Task item =
What appears from the line containing "camera: 35 degrees left, 5 degrees down" to the end of the listing below should be copied exactly, with no other lines.

Supplied material =
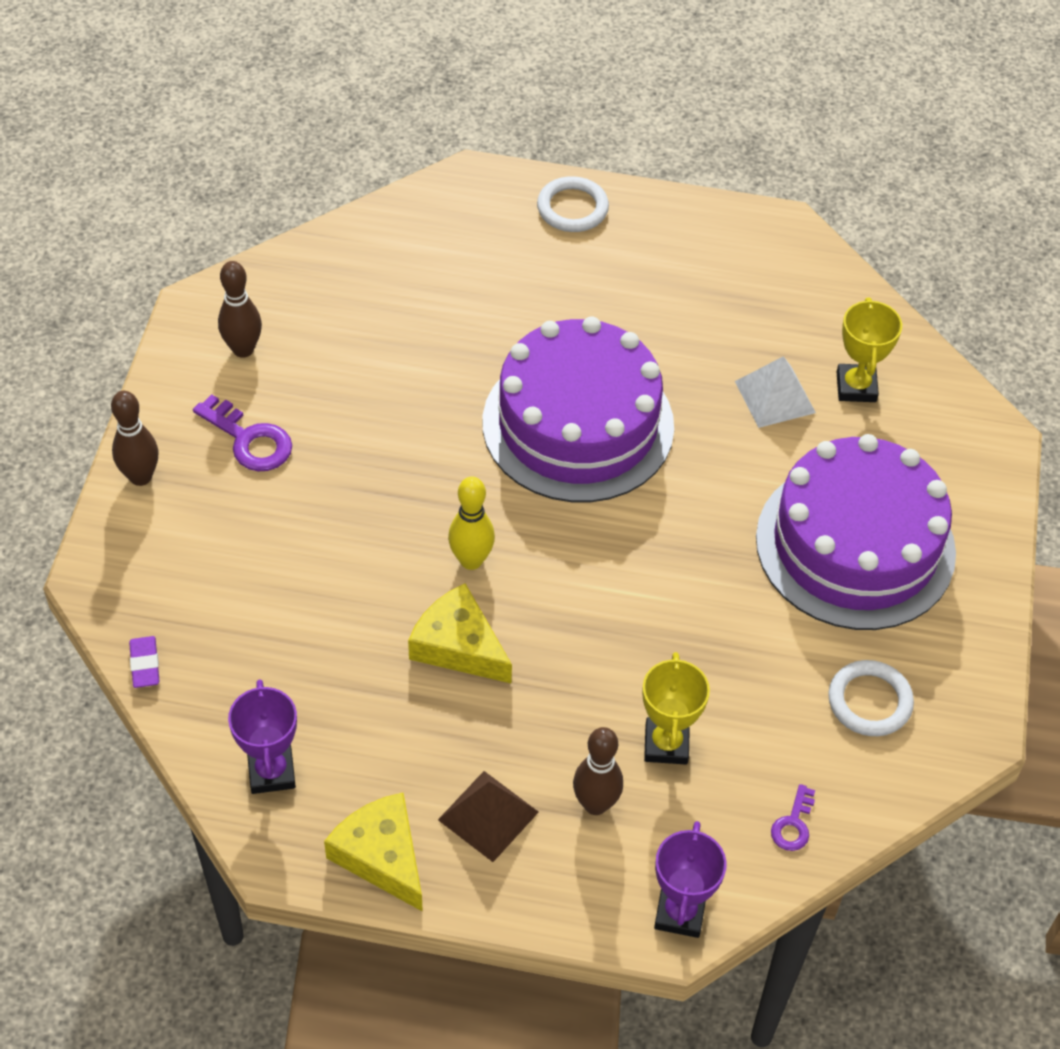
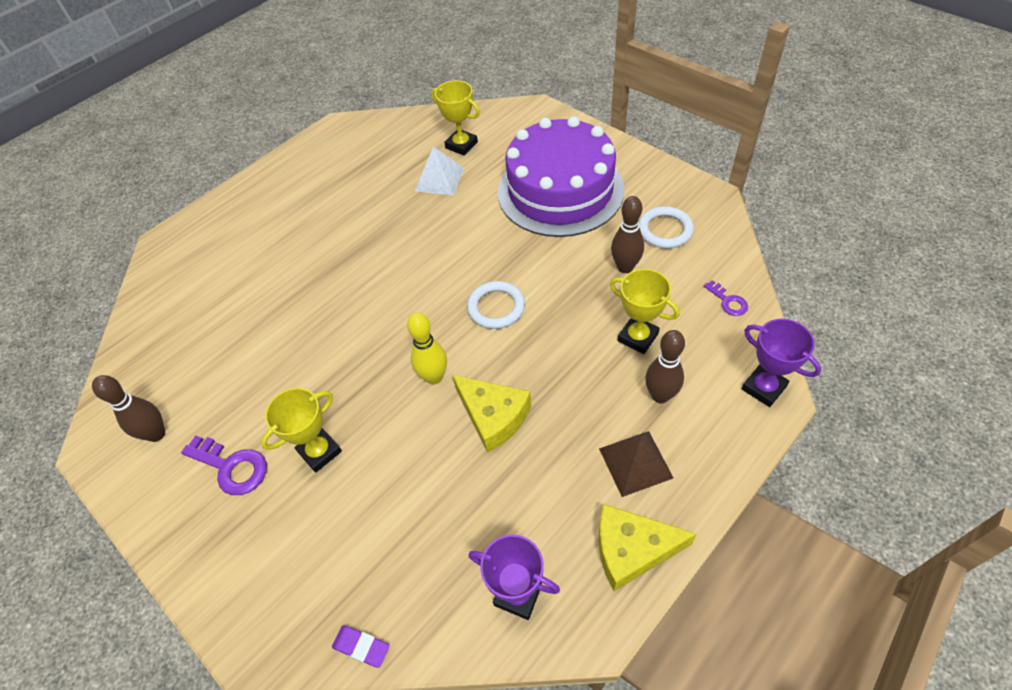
camera: 50 degrees left, 0 degrees up
(140, 477) = (196, 562): brown bowling pin -> brown bowling pin (625, 267)
(249, 440) = (232, 467): purple key -> purple key turned 45 degrees clockwise
(314, 506) = (320, 452): none -> yellow trophy
(458, 646) = (493, 416): yellow cheese -> yellow cheese turned 120 degrees counterclockwise
(572, 208) = (233, 206): white ring -> white ring (496, 307)
(578, 424) = (381, 274): purple cake -> none

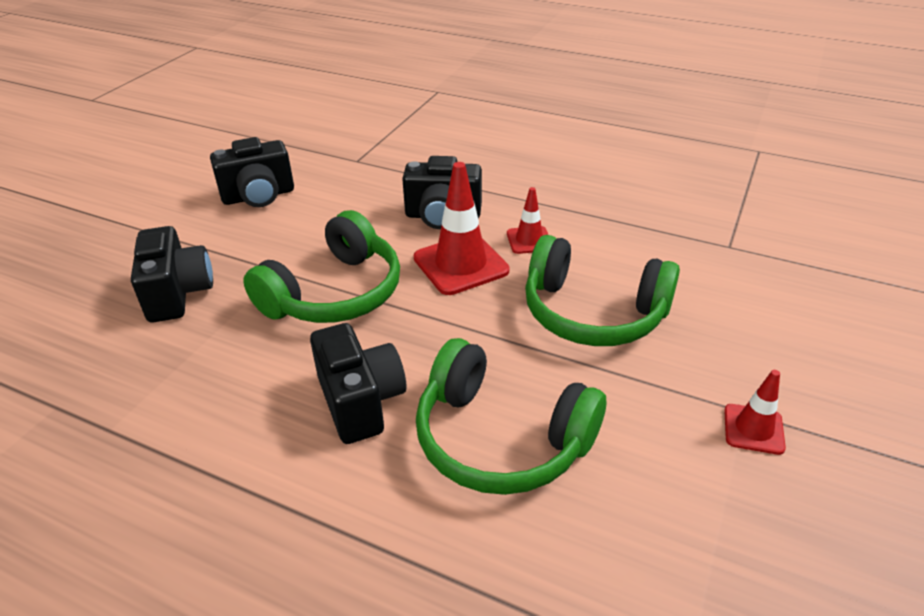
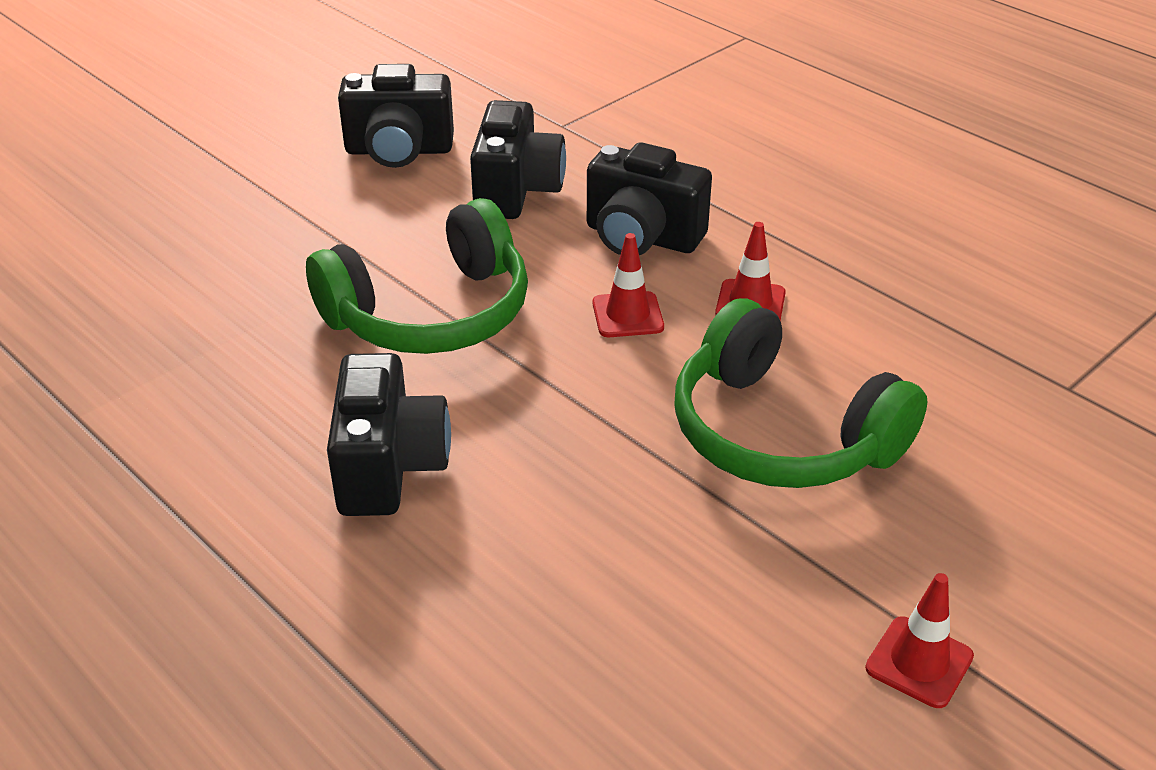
camera: 20 degrees right, 0 degrees up
(178, 293) = (232, 265): black camera -> black camera (516, 191)
(461, 264) = (627, 315): red traffic cone -> red traffic cone, size x0.55
(501, 438) = (546, 567): green headphones -> none

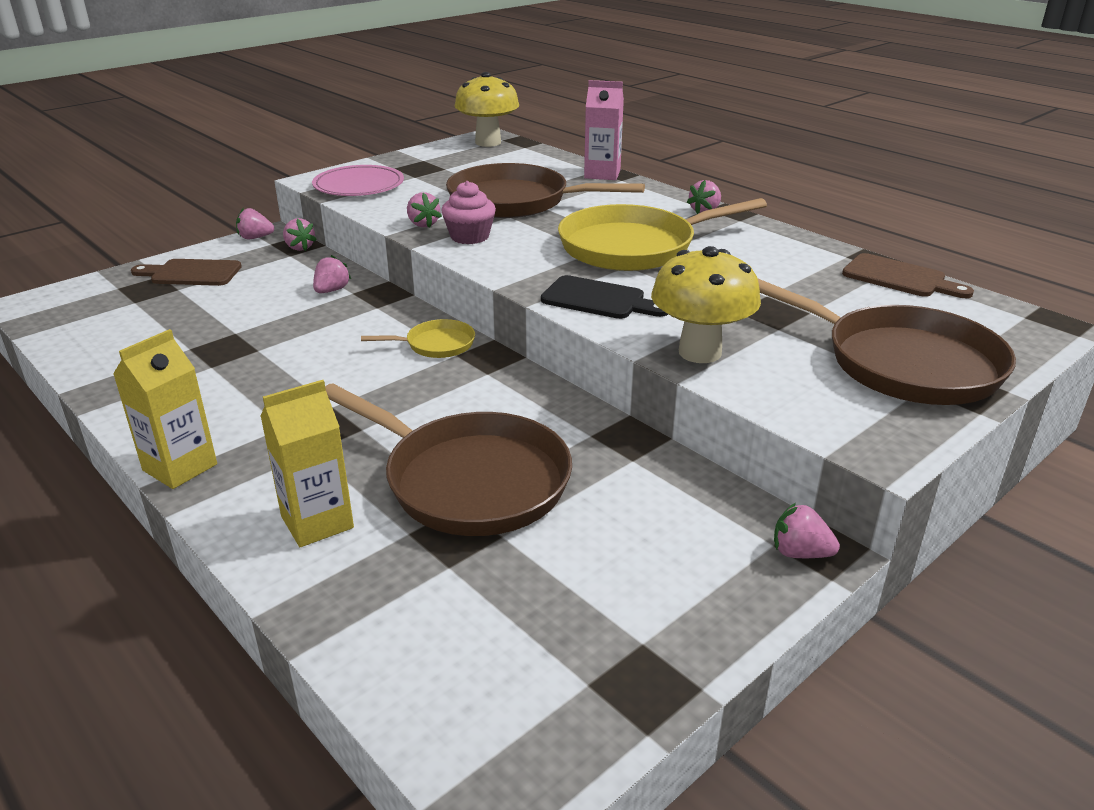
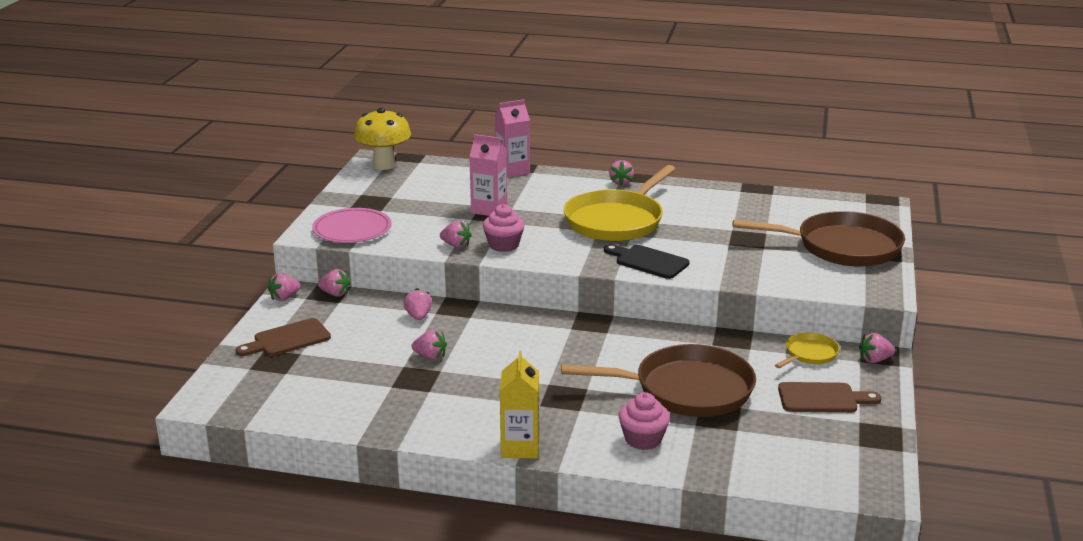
camera: 35 degrees left, 5 degrees down
(273, 332) = (430, 356): none -> pink strawberry
(317, 522) = (643, 439): yellow carton -> pink cupcake
(436, 345) = (549, 327): yellow pan -> yellow pan (809, 354)
(515, 201) = (489, 209): brown pan -> pink carton
(598, 299) = (648, 261): black cutting board -> black cutting board turned 135 degrees counterclockwise
(700, 352) = (744, 274): yellow mushroom -> none
(899, 278) = (783, 197): brown cutting board -> brown cutting board (822, 398)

Finished exercise =
camera: 35 degrees left, 5 degrees down
(273, 332) = (430, 356): none -> pink strawberry
(317, 522) = (643, 439): yellow carton -> pink cupcake
(436, 345) = (549, 327): yellow pan -> yellow pan (809, 354)
(515, 201) = (489, 209): brown pan -> pink carton
(598, 299) = (648, 261): black cutting board -> black cutting board turned 135 degrees counterclockwise
(700, 352) = (744, 274): yellow mushroom -> none
(899, 278) = (783, 197): brown cutting board -> brown cutting board (822, 398)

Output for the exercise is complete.